The problem: From the material below, retype exactly the lines that begin at the line with "PIXELS3 pin DIN: MI -> RX" and end after the line with "POT1 pin GND: VIN -> GND"; pictures stay out of the copy.
******************************
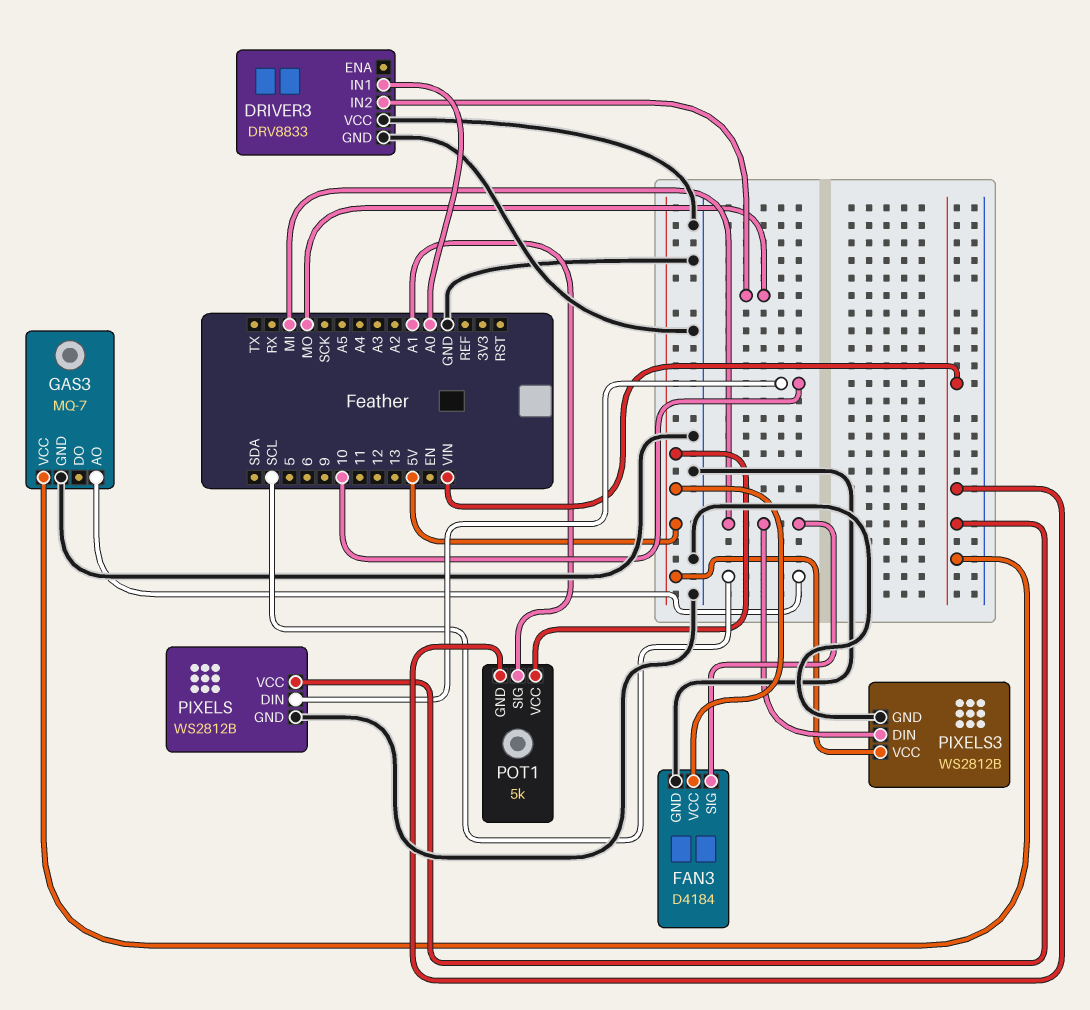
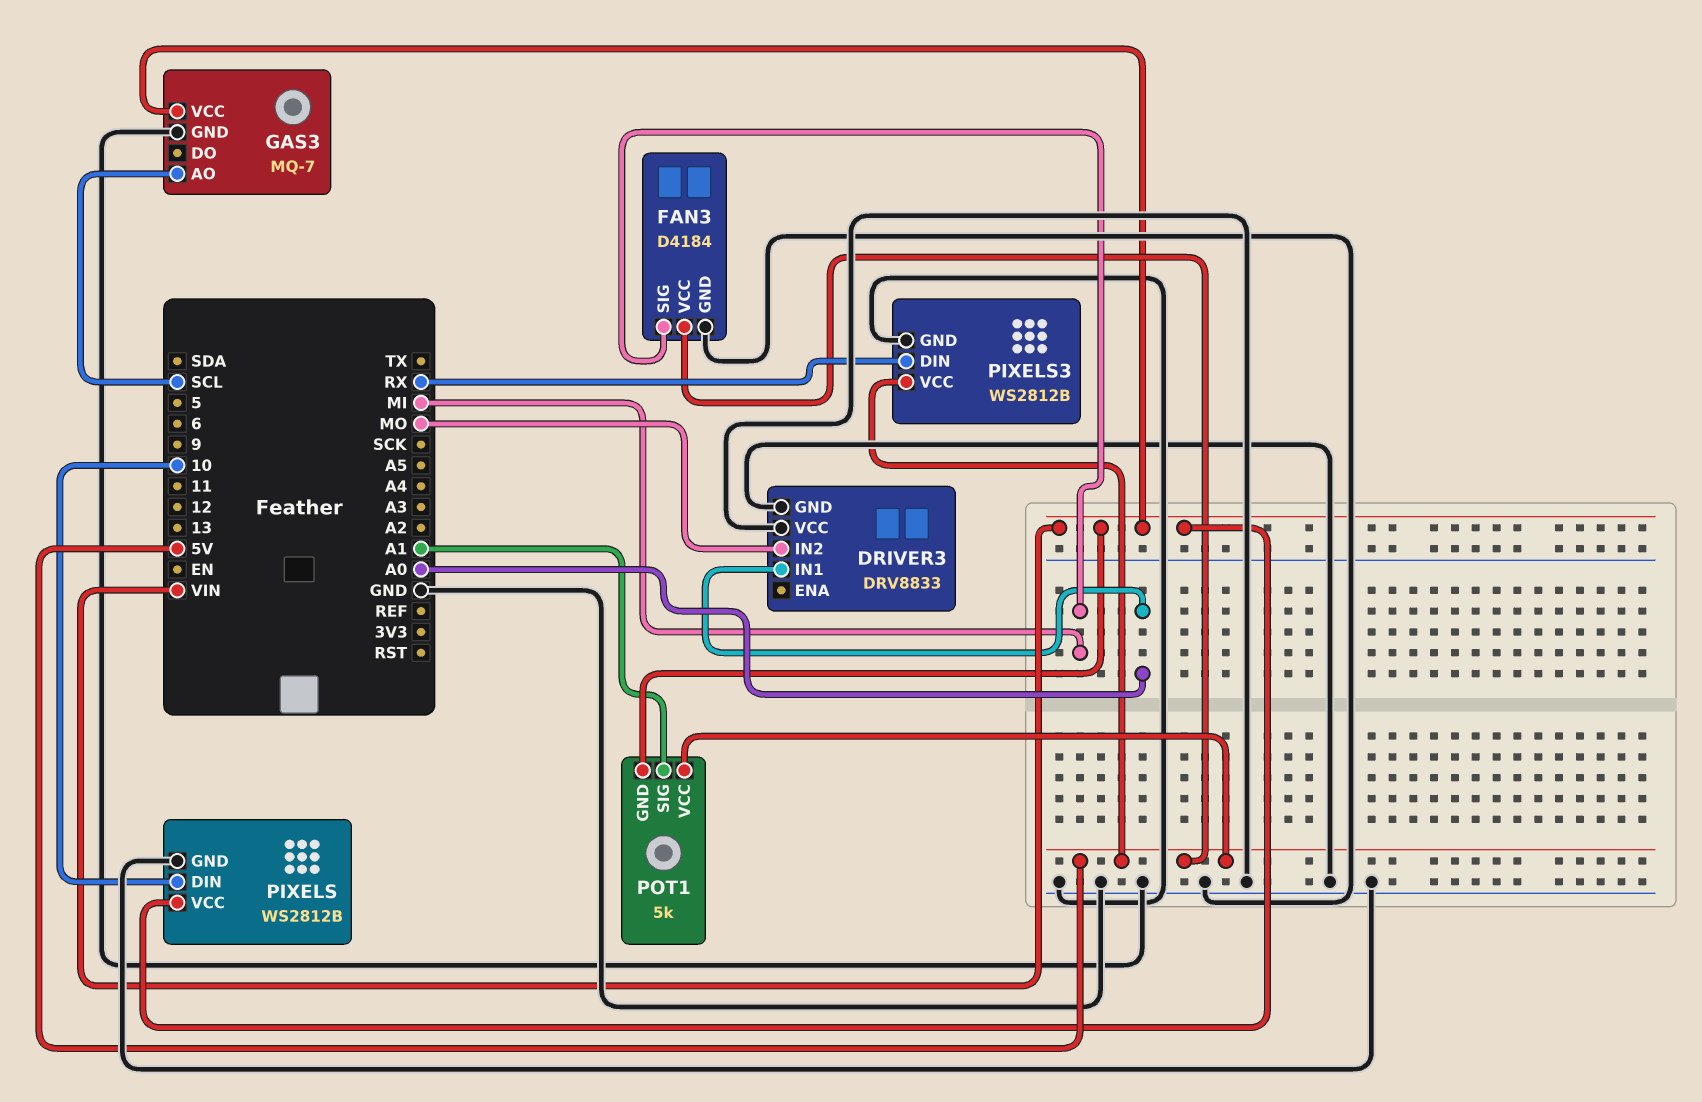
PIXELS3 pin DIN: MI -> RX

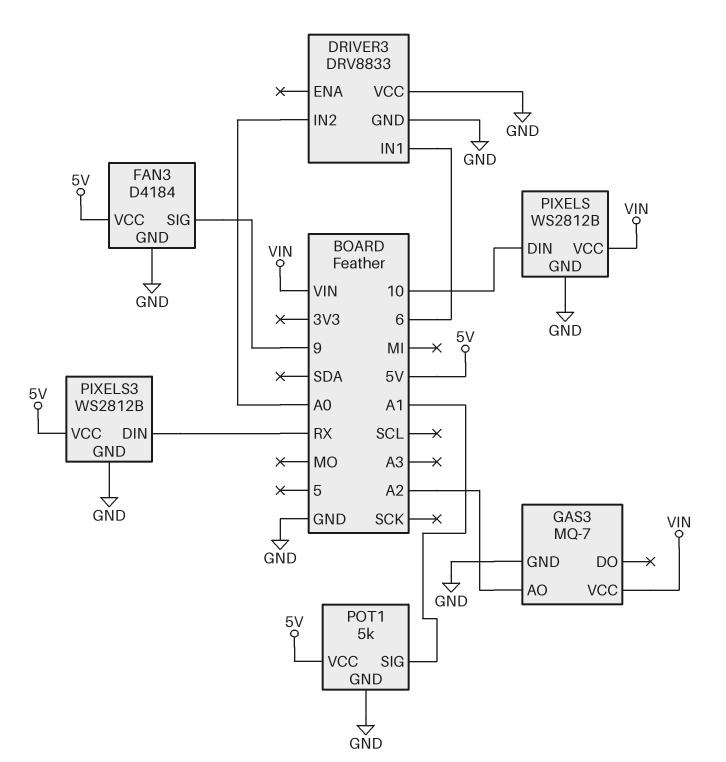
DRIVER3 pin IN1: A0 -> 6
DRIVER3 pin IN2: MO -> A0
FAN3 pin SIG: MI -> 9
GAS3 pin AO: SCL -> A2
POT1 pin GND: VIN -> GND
******************************
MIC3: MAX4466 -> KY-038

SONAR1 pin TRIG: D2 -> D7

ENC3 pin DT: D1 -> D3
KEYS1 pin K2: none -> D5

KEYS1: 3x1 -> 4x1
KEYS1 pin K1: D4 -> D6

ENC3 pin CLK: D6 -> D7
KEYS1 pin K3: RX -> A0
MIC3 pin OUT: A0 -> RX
******************************
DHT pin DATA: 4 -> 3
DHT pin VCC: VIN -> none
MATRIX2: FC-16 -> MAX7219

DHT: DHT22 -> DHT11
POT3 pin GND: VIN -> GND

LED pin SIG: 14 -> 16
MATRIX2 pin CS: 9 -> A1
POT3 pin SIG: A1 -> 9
******************************
Solved exercise:
PIXELS3 pin DIN: MI -> RX

DRIVER3 pin IN1: A0 -> 6
DRIVER3 pin IN2: MO -> A0
FAN3 pin SIG: MI -> 9
GAS3 pin AO: SCL -> A2
POT1 pin GND: VIN -> GND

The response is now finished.